**What to produce:** Transcribe the data as written, minus images.

**Records provided:**
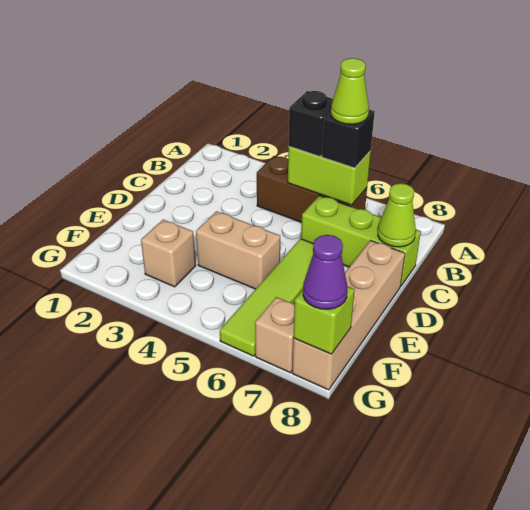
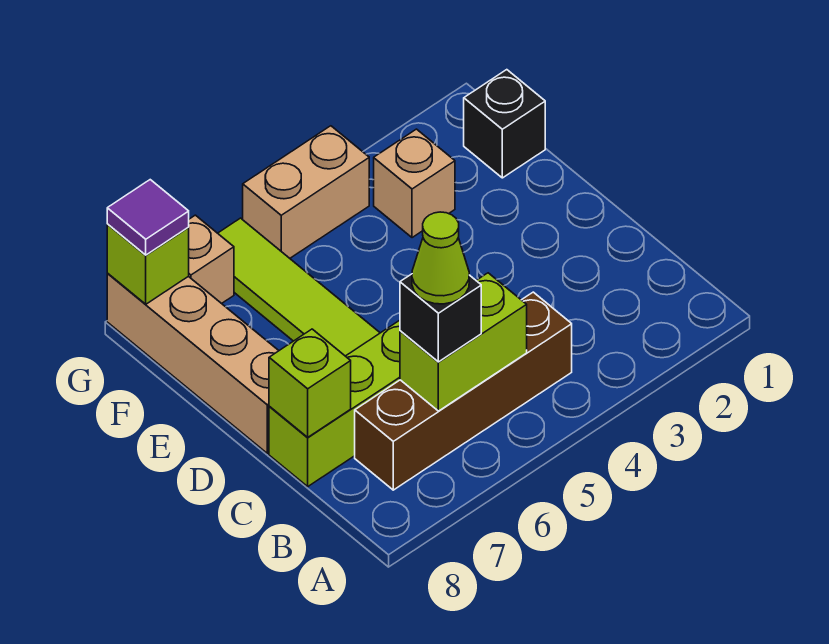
brown brick B4:B6 level 1 -> brown brick B4:B7 level 1
black brick B5 level 3 -> black brick F1 level 1
lime cone C8 level 2 -> lime brick C8 level 2
tan brick E4:E5 level 1 -> tan brick G4:G5 level 1
purple cone G8 level 3 -> purple tile G8 level 3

**Expected answer:**
brown brick B4:B6 level 1 -> brown brick B4:B7 level 1
black brick B5 level 3 -> black brick F1 level 1
lime cone C8 level 2 -> lime brick C8 level 2
tan brick E4:E5 level 1 -> tan brick G4:G5 level 1
purple cone G8 level 3 -> purple tile G8 level 3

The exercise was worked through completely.